┌────────

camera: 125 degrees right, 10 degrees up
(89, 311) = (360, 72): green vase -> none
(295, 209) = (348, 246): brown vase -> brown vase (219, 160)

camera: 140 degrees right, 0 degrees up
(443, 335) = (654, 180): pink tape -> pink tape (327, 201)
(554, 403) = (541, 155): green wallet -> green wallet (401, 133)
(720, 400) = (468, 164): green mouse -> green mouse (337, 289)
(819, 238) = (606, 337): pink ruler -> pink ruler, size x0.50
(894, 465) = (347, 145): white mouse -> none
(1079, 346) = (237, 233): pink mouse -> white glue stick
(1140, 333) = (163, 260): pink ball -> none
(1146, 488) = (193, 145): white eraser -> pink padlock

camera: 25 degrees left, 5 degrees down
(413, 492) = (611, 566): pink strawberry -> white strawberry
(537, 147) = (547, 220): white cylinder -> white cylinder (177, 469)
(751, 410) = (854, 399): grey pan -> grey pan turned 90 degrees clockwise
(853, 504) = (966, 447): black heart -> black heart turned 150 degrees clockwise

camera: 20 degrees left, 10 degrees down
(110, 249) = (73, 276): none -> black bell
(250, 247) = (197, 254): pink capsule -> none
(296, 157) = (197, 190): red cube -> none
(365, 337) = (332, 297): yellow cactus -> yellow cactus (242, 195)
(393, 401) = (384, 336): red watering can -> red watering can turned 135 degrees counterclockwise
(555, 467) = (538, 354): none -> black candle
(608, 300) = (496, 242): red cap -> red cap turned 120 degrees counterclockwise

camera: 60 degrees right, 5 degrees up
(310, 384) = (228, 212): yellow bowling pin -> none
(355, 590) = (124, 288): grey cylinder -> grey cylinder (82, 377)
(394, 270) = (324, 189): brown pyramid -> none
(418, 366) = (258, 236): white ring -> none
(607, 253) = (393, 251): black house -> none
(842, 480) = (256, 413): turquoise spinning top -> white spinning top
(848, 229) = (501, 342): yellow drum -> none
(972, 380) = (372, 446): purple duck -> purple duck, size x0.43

└────────

Start to finish, give the listing again exactly.

* Task answer:
camera: 125 degrees right, 10 degrees up
(89, 311) = (360, 72): green vase -> none
(295, 209) = (348, 246): brown vase -> brown vase (219, 160)

camera: 140 degrees right, 0 degrees up
(443, 335) = (654, 180): pink tape -> pink tape (327, 201)
(554, 403) = (541, 155): green wallet -> green wallet (401, 133)
(720, 400) = (468, 164): green mouse -> green mouse (337, 289)
(819, 238) = (606, 337): pink ruler -> pink ruler, size x0.50
(894, 465) = (347, 145): white mouse -> none
(1079, 346) = (237, 233): pink mouse -> white glue stick
(1140, 333) = (163, 260): pink ball -> none
(1146, 488) = (193, 145): white eraser -> pink padlock

camera: 25 degrees left, 5 degrees down
(413, 492) = (611, 566): pink strawberry -> white strawberry
(537, 147) = (547, 220): white cylinder -> white cylinder (177, 469)
(751, 410) = (854, 399): grey pan -> grey pan turned 90 degrees clockwise
(853, 504) = (966, 447): black heart -> black heart turned 150 degrees clockwise

camera: 20 degrees left, 10 degrees down
(110, 249) = (73, 276): none -> black bell
(250, 247) = (197, 254): pink capsule -> none
(296, 157) = (197, 190): red cube -> none
(365, 337) = (332, 297): yellow cactus -> yellow cactus (242, 195)
(393, 401) = (384, 336): red watering can -> red watering can turned 135 degrees counterclockwise
(555, 467) = (538, 354): none -> black candle
(608, 300) = (496, 242): red cap -> red cap turned 120 degrees counterclockwise

camera: 60 degrees right, 5 degrees up
(310, 384) = (228, 212): yellow bowling pin -> none
(355, 590) = (124, 288): grey cylinder -> grey cylinder (82, 377)
(394, 270) = (324, 189): brown pyramid -> none
(418, 366) = (258, 236): white ring -> none
(607, 253) = (393, 251): black house -> none
(842, 480) = (256, 413): turquoise spinning top -> white spinning top
(848, 229) = (501, 342): yellow drum -> none
(972, 380) = (372, 446): purple duck -> purple duck, size x0.43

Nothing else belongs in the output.